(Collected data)
---------------
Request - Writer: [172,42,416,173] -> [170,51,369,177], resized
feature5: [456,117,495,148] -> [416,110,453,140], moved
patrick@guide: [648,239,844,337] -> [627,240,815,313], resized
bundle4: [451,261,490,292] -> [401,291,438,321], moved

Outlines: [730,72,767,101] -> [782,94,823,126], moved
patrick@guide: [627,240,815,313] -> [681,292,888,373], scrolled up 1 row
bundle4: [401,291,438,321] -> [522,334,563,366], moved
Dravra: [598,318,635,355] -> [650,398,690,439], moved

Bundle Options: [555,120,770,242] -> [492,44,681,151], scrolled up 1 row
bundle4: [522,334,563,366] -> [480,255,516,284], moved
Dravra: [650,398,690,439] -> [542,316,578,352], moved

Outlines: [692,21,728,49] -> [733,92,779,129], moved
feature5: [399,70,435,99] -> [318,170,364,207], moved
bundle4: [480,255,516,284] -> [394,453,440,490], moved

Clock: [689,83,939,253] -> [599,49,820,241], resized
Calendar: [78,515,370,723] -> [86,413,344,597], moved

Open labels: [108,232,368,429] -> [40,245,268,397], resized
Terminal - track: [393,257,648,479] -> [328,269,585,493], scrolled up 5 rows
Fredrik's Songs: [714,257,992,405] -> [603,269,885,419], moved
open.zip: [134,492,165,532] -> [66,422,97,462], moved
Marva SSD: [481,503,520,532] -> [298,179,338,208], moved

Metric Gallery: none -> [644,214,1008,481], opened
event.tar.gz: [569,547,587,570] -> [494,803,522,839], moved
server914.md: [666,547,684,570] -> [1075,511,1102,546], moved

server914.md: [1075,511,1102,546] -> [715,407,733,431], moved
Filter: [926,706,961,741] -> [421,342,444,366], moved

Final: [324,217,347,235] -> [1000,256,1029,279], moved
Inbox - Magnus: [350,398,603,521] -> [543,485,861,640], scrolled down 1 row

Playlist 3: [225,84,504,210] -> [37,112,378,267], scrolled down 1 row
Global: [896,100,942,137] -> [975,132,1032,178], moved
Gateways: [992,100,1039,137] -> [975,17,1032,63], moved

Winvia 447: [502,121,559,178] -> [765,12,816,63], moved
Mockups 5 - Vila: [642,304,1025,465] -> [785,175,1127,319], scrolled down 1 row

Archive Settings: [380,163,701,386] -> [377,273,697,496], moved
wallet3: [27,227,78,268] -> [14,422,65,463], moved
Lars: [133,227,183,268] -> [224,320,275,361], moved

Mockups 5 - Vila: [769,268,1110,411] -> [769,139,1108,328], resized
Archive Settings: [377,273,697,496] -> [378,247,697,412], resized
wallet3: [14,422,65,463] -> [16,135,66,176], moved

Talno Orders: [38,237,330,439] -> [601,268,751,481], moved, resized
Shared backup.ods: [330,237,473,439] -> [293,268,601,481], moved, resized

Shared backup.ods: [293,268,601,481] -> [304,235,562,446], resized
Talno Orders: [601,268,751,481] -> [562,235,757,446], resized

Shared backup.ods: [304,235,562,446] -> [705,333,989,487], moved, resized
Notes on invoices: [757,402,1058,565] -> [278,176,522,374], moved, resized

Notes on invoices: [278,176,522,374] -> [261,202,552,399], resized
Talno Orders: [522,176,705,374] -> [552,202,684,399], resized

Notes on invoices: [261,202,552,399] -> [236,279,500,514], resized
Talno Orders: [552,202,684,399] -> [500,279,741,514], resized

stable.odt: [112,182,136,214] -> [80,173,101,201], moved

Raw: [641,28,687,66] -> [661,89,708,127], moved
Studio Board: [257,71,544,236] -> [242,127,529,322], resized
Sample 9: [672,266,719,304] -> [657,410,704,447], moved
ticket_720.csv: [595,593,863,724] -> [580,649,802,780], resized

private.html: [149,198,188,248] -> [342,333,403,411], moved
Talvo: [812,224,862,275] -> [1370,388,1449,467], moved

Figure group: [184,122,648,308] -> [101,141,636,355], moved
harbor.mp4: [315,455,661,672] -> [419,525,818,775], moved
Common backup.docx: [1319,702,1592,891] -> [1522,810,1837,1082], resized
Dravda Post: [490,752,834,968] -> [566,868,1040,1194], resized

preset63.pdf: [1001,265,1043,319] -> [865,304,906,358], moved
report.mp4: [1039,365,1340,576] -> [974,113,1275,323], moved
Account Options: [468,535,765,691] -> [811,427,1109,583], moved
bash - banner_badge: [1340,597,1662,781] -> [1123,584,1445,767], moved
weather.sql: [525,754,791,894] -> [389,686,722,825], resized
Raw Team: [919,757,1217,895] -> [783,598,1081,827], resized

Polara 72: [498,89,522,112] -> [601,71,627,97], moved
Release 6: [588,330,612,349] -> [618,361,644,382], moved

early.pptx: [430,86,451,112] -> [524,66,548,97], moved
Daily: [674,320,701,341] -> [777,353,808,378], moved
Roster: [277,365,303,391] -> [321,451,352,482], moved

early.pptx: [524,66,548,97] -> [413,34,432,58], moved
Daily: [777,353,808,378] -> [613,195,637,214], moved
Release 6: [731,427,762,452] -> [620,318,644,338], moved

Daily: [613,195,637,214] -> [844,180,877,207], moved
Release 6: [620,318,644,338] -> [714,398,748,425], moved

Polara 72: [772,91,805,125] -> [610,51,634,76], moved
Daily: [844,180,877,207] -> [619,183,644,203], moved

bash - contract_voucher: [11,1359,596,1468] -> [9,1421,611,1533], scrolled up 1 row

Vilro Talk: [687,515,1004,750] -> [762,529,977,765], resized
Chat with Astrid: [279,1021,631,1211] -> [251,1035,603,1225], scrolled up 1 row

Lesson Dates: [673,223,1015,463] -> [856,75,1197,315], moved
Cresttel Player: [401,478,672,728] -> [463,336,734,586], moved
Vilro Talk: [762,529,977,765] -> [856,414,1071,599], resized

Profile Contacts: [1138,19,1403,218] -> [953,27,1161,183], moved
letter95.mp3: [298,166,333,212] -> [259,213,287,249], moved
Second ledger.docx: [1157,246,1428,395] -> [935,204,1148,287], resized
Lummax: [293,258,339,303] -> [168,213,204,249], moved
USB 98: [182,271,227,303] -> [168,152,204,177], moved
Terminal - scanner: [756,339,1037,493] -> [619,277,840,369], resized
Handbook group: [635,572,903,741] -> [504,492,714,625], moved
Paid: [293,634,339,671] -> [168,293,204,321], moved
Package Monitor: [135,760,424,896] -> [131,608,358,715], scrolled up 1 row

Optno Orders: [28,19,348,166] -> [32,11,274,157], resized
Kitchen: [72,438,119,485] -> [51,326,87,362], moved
---------------
In these entries, please give the number of lines holding the string "Notes" and nothing more.

- [EXERCISE OUTPUT]:
3